_PROBLEM REQUIREMENTS_
Copy every line with the string "pixel" in it.

_EXTRACTED MATERIAL_
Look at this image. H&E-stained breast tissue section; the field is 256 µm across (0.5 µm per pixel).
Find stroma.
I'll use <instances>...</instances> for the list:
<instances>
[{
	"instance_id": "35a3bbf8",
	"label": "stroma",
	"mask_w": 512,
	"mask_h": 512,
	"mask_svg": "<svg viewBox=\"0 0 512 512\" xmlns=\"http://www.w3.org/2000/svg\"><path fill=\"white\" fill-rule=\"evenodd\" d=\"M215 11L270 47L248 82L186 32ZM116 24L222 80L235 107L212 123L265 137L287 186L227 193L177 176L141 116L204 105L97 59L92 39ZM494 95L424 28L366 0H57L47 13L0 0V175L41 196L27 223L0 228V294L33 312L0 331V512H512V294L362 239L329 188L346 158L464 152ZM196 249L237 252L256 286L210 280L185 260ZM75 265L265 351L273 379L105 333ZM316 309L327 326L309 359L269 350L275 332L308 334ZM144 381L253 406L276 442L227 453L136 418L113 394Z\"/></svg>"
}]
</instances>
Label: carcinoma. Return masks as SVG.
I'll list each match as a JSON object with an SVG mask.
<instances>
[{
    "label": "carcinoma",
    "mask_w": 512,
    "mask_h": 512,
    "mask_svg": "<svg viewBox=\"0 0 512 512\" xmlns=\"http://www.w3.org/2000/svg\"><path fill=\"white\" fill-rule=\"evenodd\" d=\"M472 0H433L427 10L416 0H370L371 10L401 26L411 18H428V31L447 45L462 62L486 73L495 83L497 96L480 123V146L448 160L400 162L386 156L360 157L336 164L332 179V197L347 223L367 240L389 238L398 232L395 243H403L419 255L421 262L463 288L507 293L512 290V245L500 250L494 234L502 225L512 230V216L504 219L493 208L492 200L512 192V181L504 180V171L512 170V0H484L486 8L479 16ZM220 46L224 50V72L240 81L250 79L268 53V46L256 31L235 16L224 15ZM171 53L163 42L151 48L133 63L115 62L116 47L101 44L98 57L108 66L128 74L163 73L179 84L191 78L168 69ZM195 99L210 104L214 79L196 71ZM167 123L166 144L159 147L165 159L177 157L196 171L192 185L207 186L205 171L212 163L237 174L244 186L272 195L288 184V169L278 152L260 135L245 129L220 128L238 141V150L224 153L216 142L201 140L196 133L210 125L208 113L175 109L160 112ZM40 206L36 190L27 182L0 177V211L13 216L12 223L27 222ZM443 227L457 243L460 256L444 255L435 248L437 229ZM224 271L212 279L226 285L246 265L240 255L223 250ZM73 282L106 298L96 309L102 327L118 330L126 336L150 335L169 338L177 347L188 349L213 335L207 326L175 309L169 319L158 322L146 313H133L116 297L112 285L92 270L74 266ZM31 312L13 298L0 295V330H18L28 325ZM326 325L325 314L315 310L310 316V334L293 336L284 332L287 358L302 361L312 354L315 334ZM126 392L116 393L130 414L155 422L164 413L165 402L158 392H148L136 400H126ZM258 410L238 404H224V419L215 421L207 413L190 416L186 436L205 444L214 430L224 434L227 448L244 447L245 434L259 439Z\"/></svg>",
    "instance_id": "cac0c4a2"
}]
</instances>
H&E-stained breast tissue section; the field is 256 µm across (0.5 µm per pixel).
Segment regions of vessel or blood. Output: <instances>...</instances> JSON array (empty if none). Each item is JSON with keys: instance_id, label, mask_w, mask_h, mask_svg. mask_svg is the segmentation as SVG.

_EXERCISE RESULT_
Look at this image. H&E-stained breast tissue section; the field is 256 µm across (0.5 µm per pixel).
H&E-stained breast tissue section; the field is 256 µm across (0.5 µm per pixel).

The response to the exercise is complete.